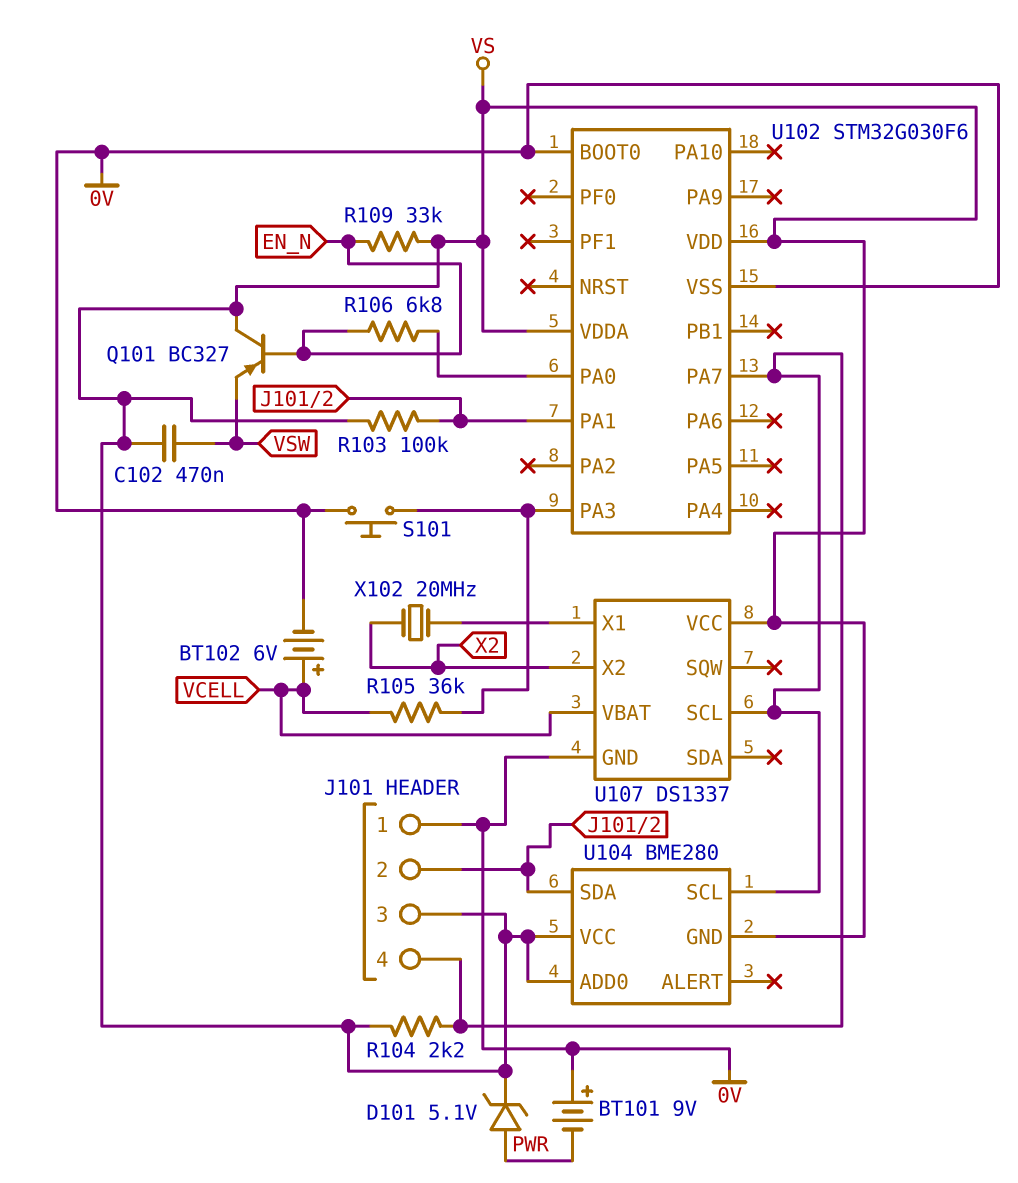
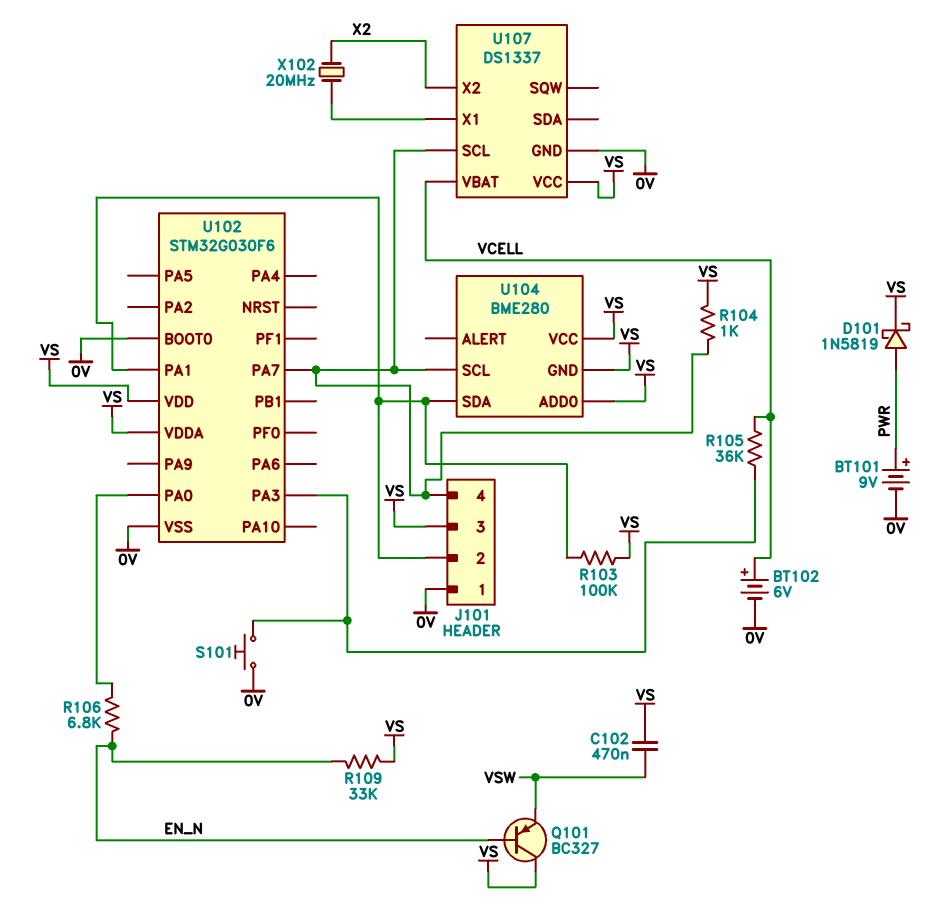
BT101: 9V (plus 0V, minus PWR) -> 9V (plus PWR, minus 0V)
D101: zener 5.1V (A PWR, K VS) -> schottky 1N5819 (A PWR, K VS)
R104: 2.2k (J101/4, VS) -> 1k (J101/4, VS)

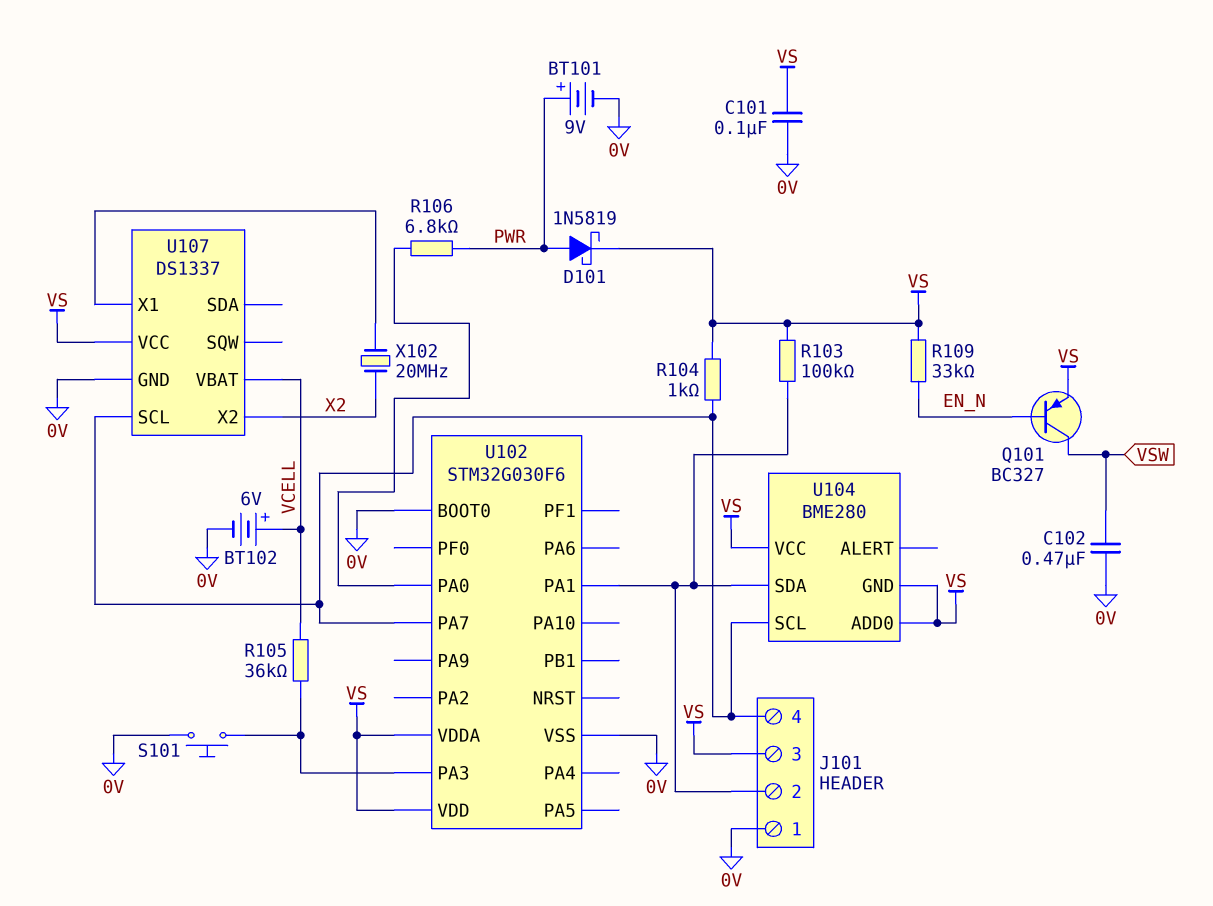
C101: none -> 100nF (0V, VS)
C102: 470nF (VS, VSW) -> 470nF (0V, VSW)
Q101: PNP BC327 (B EN_N, C VS, E VSW) -> PNP BC327 (B EN_N, C VSW, E VS)
R106: 6.8k (EN_N, U102/PA0) -> 6.8k (PWR, U102/PA0)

• [Activity]: Output the data above in full and exactly, with every image left out.

• [Response below]:
BT101: 9V (plus 0V, minus PWR) -> 9V (plus PWR, minus 0V)
D101: zener 5.1V (A PWR, K VS) -> schottky 1N5819 (A PWR, K VS)
R104: 2.2k (J101/4, VS) -> 1k (J101/4, VS)

C101: none -> 100nF (0V, VS)
C102: 470nF (VS, VSW) -> 470nF (0V, VSW)
Q101: PNP BC327 (B EN_N, C VS, E VSW) -> PNP BC327 (B EN_N, C VSW, E VS)
R106: 6.8k (EN_N, U102/PA0) -> 6.8k (PWR, U102/PA0)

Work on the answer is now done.